--- Data extracts Enclosed Below ---

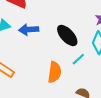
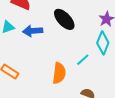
black ellipse: (67, 35) -> (64, 19), moved

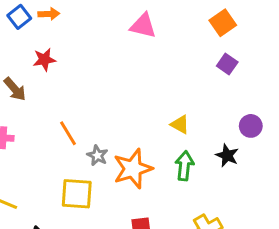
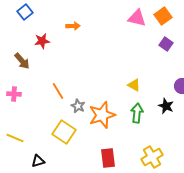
orange arrow: (49, 14) -> (73, 26), moved
pink triangle: (143, 26) -> (137, 18), moved
yellow square: (77, 194) -> (64, 132), turned 30

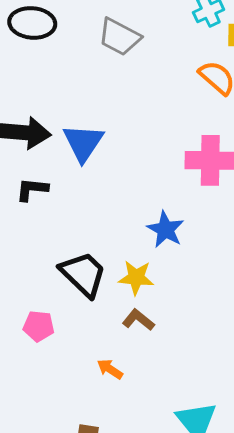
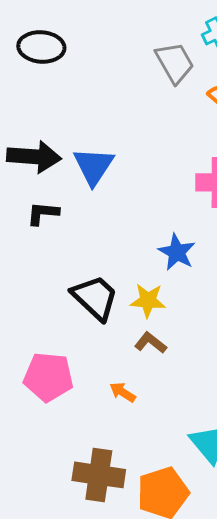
gray trapezoid: (119, 37) -> (175, 63), moved, turned -147
pink pentagon: (39, 326) -> (48, 377), moved, size x1.6

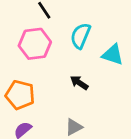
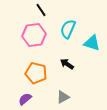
orange pentagon: (20, 95) -> (36, 73), moved

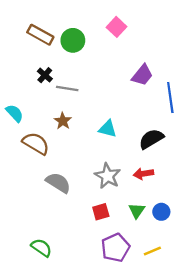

--- End of Enclosed Data extracts ---

__What needs to be done__. Please output the material above again, exactly, and omit every image.

__Solution to the exercise__.
black ellipse: (67, 35) -> (64, 19), moved

orange arrow: (49, 14) -> (73, 26), moved
pink triangle: (143, 26) -> (137, 18), moved
yellow square: (77, 194) -> (64, 132), turned 30

gray trapezoid: (119, 37) -> (175, 63), moved, turned -147
pink pentagon: (39, 326) -> (48, 377), moved, size x1.6

orange pentagon: (20, 95) -> (36, 73), moved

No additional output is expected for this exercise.